■ **WHAT TO WORK ON**:
I'd like every line from the material below that has "glue" in it.

● ● ● ● ● ● ●

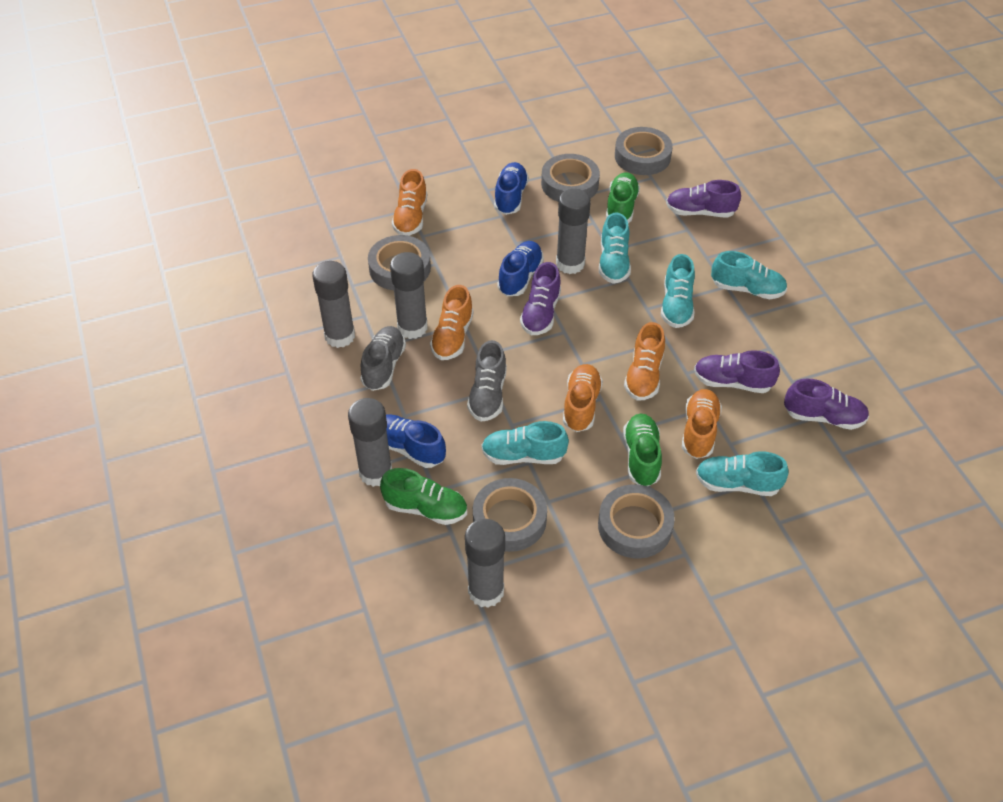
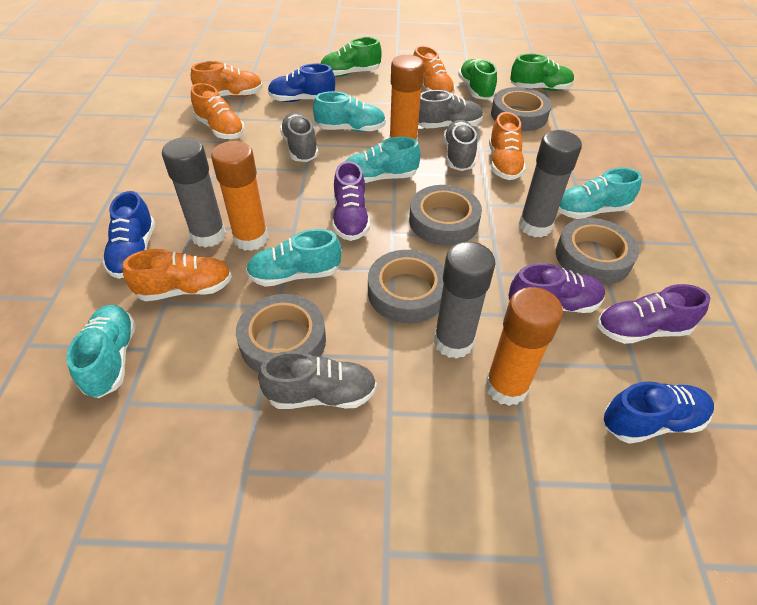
grey glue stick: 5 -> 3
grey shoe: 2 -> 4
orange glue stick: 0 -> 3
purple shoe: 4 -> 3

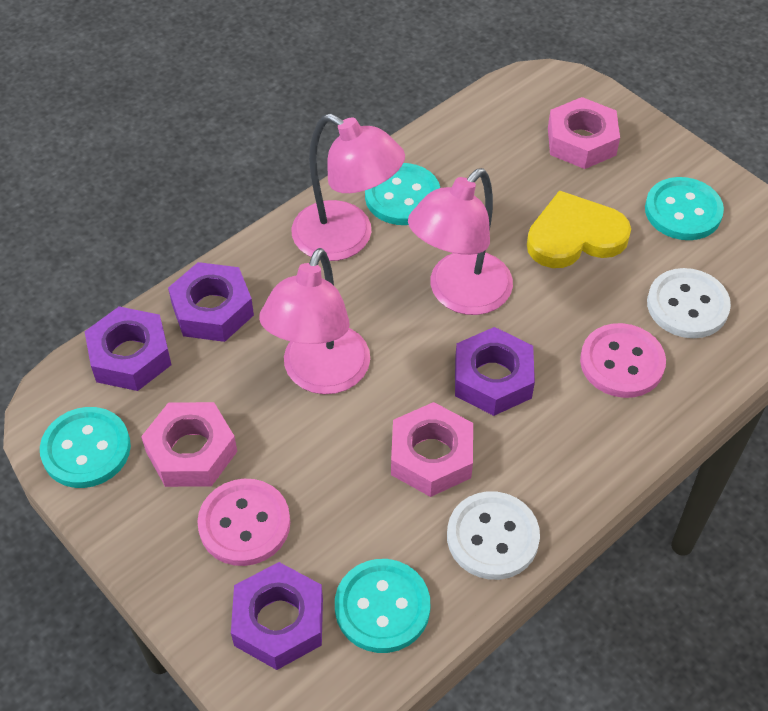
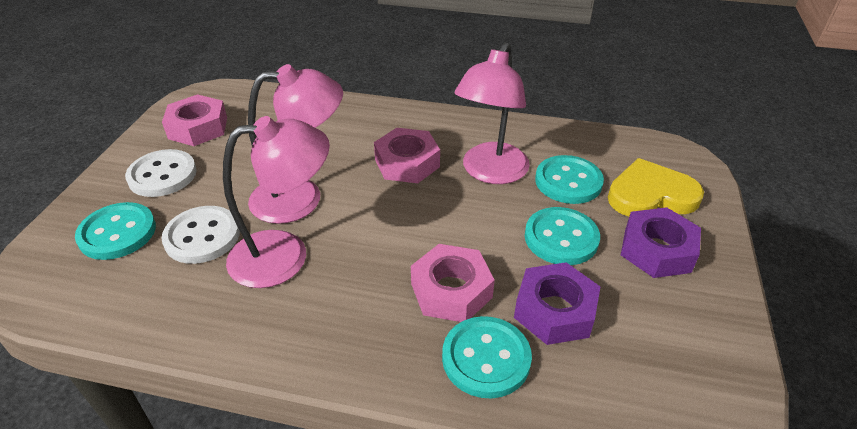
pink button: 2 -> 0
purple nut: 4 -> 2

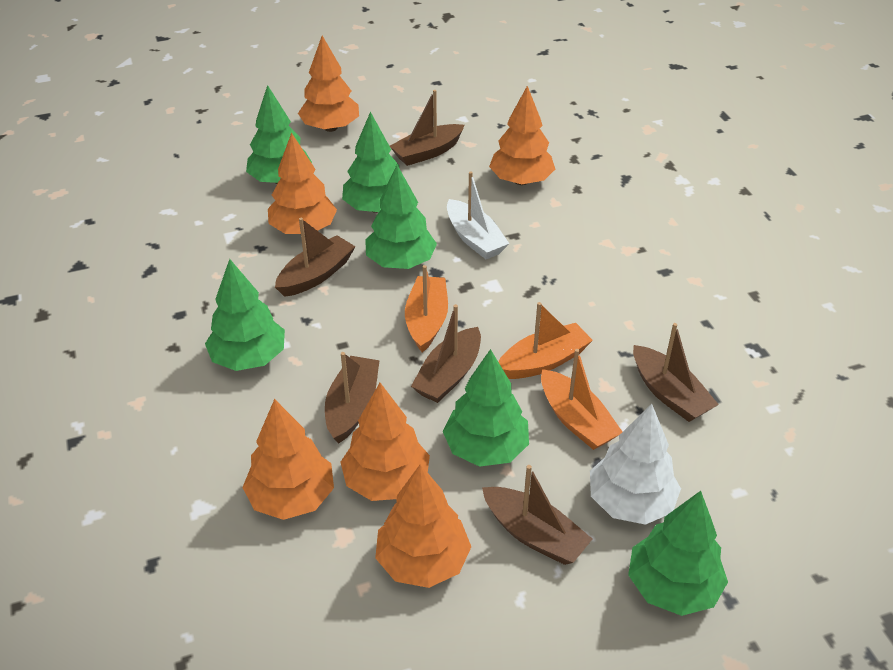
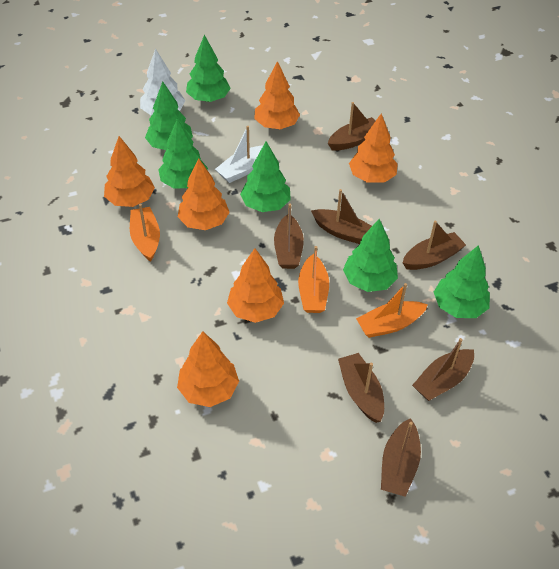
brown boat: 6 -> 7

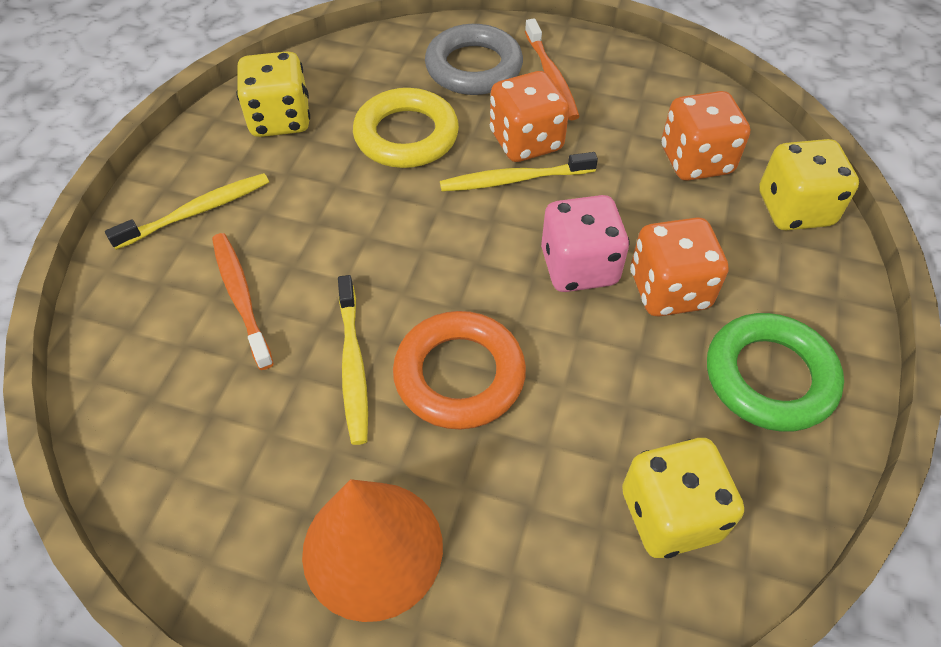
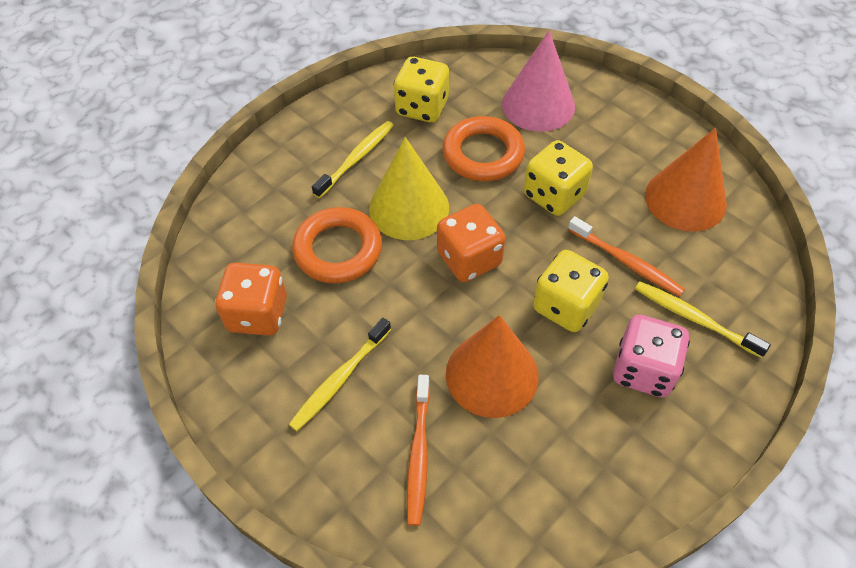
green ring: 1 -> 0
grey ring: 1 -> 0
orange cone: 1 -> 2
orange dice: 3 -> 2
orange ring: 1 -> 2
pink cone: 0 -> 1
yellow cone: 0 -> 1
yellow ring: 1 -> 0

● ● ● ● ● ● ●

■ **ANSWER TO THIS TASK**:
grey glue stick: 5 -> 3
orange glue stick: 0 -> 3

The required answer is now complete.